**DATA SUPPLIED**
————

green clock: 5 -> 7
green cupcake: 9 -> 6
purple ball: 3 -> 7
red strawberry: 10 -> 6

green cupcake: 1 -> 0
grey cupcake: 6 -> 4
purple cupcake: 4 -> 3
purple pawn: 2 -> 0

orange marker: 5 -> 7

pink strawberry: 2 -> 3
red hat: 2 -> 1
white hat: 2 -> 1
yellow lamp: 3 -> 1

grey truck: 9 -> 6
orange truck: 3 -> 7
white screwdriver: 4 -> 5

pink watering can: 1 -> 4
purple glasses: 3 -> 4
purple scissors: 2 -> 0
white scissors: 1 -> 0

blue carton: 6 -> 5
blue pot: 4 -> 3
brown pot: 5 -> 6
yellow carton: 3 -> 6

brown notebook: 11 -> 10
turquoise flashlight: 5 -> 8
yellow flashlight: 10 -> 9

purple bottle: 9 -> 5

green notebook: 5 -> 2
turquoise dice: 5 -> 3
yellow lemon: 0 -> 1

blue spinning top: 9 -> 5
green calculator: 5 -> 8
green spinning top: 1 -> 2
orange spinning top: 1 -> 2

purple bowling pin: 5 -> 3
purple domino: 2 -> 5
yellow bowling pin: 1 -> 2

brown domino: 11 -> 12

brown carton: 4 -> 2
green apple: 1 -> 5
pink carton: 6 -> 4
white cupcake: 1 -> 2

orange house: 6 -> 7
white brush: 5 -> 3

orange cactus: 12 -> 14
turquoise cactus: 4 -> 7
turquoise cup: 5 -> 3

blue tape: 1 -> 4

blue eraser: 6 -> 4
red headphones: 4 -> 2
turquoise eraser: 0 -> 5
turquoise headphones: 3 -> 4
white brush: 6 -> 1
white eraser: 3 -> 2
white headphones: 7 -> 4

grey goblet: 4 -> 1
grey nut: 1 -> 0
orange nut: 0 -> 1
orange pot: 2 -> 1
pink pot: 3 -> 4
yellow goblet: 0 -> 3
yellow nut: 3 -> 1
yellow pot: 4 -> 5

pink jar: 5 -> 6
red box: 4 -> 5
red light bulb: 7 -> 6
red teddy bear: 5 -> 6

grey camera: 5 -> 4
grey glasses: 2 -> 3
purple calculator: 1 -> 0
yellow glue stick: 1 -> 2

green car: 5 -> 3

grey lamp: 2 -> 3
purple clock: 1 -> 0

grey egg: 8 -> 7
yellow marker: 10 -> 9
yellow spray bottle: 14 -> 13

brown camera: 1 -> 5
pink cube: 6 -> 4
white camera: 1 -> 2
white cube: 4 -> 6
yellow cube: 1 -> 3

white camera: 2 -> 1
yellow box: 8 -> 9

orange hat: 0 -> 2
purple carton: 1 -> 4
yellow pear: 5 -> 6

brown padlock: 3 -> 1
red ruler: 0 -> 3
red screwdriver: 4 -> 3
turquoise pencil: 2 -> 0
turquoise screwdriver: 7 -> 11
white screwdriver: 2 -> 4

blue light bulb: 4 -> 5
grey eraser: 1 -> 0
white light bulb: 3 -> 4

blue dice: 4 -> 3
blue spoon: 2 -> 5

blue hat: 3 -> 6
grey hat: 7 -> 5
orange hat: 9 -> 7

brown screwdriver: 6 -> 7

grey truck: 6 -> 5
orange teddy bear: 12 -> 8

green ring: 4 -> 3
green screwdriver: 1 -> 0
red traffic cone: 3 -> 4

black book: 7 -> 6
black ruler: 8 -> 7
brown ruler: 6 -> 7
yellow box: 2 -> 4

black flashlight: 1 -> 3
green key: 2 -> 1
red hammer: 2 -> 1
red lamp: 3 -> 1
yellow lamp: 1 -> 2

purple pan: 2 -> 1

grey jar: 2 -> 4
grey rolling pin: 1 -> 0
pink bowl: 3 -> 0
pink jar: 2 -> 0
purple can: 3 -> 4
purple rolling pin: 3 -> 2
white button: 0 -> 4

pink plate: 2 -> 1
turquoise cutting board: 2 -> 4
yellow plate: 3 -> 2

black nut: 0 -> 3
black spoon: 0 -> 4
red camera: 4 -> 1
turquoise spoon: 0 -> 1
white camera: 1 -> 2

————

**WORK ITEM**
A count is needed of the lines in this data that contain "rolling"; give the number and no other text.

**EXERCISE RESPONSE**
2